* [What the task asks]:
Every line between the top of the data below and the line with "SW103: button (ADC, GND) -> switch (ADC, GND)", both ends included, must be retyped exactly.

[Dataset content]

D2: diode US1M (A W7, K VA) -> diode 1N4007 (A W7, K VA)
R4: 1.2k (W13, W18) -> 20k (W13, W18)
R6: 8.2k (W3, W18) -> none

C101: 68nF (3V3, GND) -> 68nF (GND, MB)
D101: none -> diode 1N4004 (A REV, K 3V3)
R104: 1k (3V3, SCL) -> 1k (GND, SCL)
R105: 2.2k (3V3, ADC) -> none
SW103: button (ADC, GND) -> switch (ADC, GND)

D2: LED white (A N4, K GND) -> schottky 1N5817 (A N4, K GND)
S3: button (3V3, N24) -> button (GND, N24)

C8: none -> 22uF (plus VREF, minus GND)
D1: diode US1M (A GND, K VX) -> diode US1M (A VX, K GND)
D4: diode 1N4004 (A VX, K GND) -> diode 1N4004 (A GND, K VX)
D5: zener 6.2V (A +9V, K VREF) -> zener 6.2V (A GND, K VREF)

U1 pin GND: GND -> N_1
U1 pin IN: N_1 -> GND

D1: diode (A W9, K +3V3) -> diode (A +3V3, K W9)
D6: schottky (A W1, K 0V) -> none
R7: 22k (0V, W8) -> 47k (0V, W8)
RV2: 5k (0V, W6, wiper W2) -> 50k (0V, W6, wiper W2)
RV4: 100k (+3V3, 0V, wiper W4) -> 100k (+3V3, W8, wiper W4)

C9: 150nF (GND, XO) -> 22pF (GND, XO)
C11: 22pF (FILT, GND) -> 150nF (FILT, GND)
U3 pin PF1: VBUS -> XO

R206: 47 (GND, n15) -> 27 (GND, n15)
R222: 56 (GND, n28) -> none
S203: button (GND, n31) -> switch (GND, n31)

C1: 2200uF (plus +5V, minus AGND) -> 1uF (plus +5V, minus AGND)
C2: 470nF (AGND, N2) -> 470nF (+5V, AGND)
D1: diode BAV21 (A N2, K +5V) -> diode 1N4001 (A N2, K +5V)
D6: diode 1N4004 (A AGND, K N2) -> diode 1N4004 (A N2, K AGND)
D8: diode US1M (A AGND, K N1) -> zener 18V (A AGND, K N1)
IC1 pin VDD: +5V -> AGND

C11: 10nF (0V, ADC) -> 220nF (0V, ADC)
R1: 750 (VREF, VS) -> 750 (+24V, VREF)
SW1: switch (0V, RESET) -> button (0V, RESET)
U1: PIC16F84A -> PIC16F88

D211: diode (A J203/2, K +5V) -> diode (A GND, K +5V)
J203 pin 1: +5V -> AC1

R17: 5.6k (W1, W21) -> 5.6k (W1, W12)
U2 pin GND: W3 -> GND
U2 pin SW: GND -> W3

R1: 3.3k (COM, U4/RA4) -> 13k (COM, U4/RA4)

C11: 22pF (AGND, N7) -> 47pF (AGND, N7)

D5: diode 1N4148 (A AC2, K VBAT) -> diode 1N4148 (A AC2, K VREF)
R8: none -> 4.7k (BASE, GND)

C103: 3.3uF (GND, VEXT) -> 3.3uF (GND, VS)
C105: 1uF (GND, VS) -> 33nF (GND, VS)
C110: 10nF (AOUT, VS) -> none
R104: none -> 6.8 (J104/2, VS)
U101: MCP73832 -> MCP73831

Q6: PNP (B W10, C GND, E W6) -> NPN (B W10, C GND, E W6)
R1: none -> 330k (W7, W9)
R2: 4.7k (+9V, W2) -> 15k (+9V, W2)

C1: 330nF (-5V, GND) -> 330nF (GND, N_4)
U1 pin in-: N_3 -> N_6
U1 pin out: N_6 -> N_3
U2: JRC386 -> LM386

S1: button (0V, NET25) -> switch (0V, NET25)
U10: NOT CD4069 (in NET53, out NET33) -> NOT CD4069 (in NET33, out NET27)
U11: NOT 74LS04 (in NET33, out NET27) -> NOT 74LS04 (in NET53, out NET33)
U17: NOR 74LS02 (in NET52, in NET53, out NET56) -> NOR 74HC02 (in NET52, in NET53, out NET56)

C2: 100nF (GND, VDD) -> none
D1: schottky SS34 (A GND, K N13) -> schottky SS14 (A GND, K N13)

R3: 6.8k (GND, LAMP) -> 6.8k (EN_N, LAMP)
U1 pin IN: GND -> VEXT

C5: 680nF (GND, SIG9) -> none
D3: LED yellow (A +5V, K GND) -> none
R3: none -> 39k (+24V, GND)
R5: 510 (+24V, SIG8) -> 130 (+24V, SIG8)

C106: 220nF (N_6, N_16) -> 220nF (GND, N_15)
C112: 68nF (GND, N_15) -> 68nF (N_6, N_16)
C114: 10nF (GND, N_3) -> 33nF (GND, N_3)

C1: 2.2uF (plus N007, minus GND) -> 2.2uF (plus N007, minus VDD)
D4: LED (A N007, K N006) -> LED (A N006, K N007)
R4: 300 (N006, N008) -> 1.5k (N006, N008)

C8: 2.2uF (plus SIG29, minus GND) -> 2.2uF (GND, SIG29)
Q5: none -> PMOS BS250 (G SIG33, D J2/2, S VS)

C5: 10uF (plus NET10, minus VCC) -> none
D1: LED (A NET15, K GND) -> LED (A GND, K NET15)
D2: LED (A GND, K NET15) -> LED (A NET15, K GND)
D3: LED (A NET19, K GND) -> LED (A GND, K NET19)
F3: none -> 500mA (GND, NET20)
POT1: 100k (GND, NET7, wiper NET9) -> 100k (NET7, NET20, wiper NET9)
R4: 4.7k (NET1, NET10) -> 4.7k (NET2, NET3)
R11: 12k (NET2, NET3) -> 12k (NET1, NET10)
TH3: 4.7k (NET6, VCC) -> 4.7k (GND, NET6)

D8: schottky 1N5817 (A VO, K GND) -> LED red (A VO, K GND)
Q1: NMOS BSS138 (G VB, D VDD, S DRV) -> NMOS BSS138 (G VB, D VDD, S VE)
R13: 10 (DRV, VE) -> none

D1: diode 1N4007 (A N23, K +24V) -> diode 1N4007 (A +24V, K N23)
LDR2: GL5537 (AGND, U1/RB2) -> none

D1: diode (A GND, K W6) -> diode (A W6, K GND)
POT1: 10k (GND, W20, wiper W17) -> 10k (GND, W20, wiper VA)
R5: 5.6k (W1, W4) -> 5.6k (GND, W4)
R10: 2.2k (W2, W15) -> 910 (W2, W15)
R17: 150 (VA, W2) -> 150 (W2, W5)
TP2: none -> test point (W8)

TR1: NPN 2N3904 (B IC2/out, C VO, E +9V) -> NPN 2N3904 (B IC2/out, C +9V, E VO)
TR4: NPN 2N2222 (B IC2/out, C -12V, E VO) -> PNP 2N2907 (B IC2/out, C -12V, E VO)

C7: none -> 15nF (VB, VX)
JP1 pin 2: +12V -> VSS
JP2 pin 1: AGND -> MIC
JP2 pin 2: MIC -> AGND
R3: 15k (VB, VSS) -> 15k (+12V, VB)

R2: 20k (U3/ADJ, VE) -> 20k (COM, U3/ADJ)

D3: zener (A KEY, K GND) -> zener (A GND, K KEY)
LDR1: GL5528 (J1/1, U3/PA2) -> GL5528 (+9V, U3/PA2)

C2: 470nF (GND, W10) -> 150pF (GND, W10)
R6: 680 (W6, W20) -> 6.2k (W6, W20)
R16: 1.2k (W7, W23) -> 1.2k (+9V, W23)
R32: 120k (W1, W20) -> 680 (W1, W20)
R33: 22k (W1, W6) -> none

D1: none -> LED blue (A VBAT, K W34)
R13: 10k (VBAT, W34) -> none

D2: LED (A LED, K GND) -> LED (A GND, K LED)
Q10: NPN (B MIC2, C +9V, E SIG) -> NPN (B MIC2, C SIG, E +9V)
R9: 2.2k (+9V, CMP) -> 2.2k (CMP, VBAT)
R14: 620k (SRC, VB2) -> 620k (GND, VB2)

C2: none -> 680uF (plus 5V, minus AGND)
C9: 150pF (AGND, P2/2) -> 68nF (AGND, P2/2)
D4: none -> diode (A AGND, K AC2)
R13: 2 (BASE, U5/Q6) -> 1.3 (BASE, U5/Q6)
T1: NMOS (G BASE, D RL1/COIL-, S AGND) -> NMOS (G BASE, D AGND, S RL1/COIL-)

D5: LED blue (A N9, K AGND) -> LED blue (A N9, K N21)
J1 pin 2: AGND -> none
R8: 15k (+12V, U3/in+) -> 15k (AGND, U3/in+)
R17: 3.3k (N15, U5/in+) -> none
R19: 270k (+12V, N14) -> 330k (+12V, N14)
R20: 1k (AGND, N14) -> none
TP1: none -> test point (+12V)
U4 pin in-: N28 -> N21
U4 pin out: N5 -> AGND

[/Dataset content]

* [Written answer]:
D2: diode US1M (A W7, K VA) -> diode 1N4007 (A W7, K VA)
R4: 1.2k (W13, W18) -> 20k (W13, W18)
R6: 8.2k (W3, W18) -> none

C101: 68nF (3V3, GND) -> 68nF (GND, MB)
D101: none -> diode 1N4004 (A REV, K 3V3)
R104: 1k (3V3, SCL) -> 1k (GND, SCL)
R105: 2.2k (3V3, ADC) -> none
SW103: button (ADC, GND) -> switch (ADC, GND)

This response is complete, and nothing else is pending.